WHAT IS BEING ASKED
Every line of the data that contains the string "none" must be copied.

[Stored data entries]
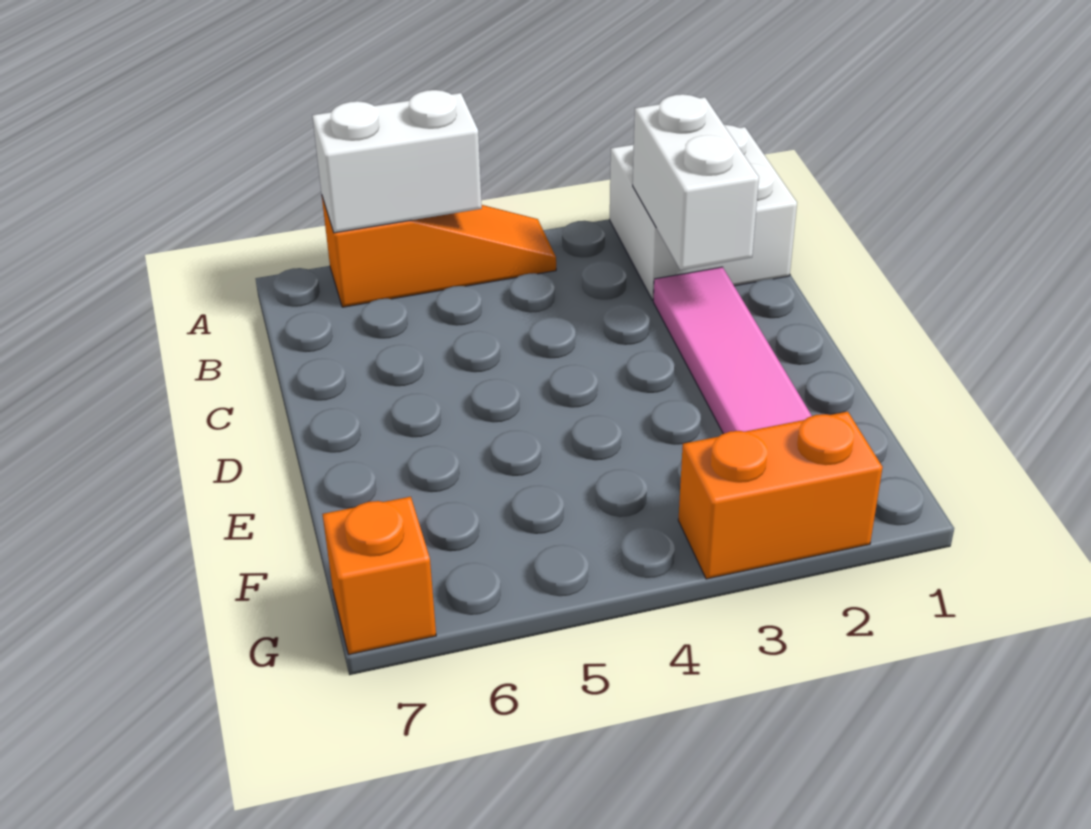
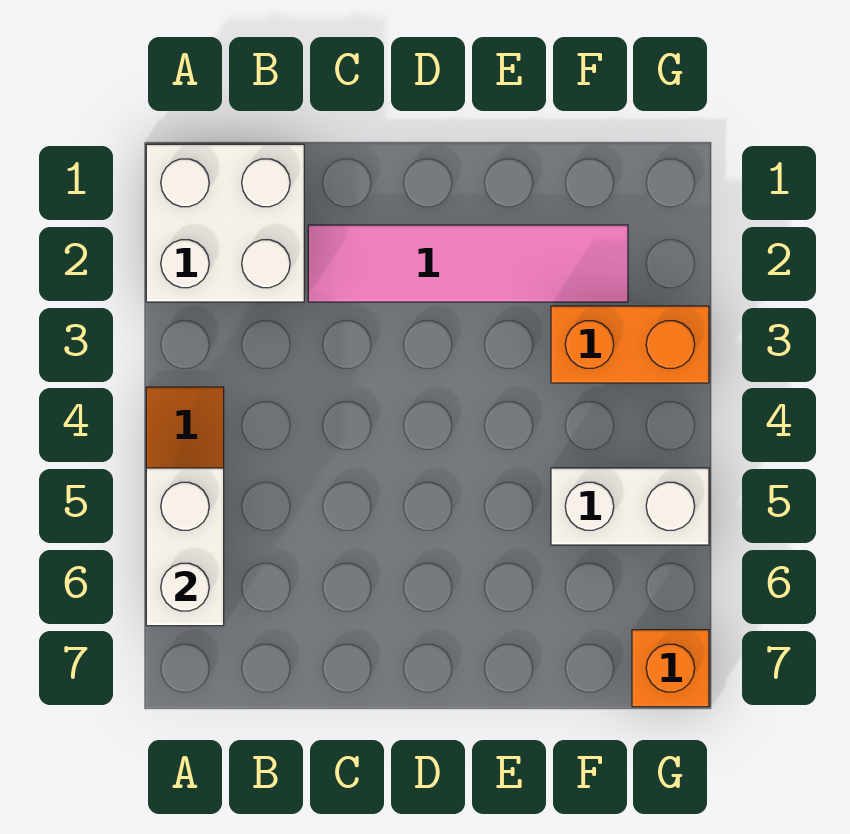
white brick B2:C2 level 2 -> white brick F5:G5 level 1
orange brick G2:G3 level 1 -> orange brick F3:G3 level 1

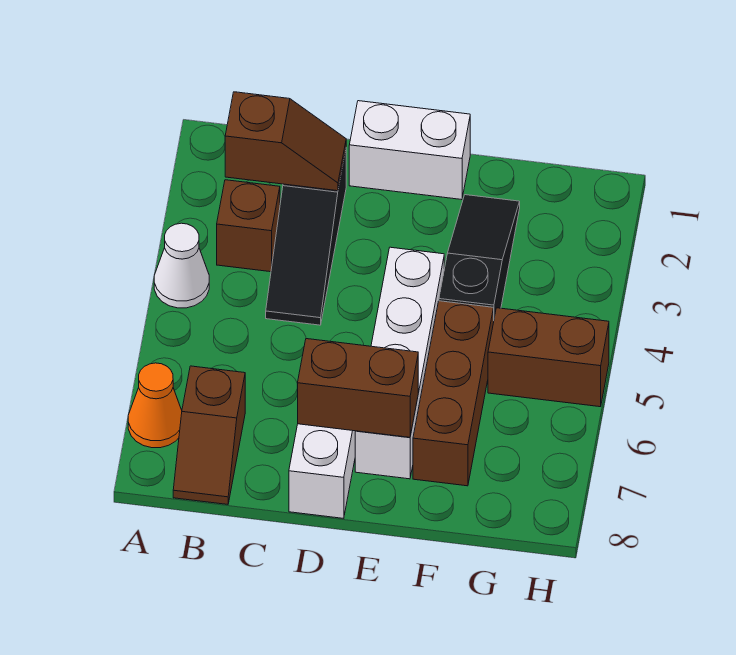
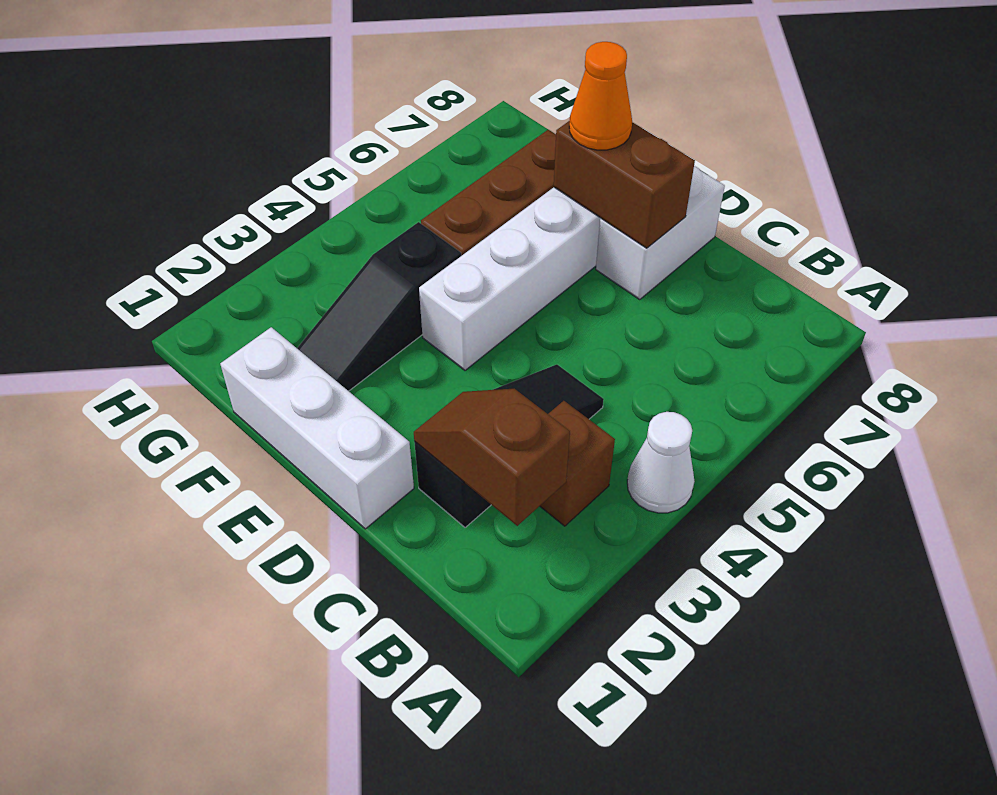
orange cone A7 level 1 -> orange cone E7 level 3
brown slope B7:B8 level 1 top 7 -> none
white brick D1:E1 level 1 -> white brick D1:F1 level 1
brown brick G5:H5 level 1 -> none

EXERCISE OUTPUT
brown slope B7:B8 level 1 top 7 -> none
brown brick G5:H5 level 1 -> none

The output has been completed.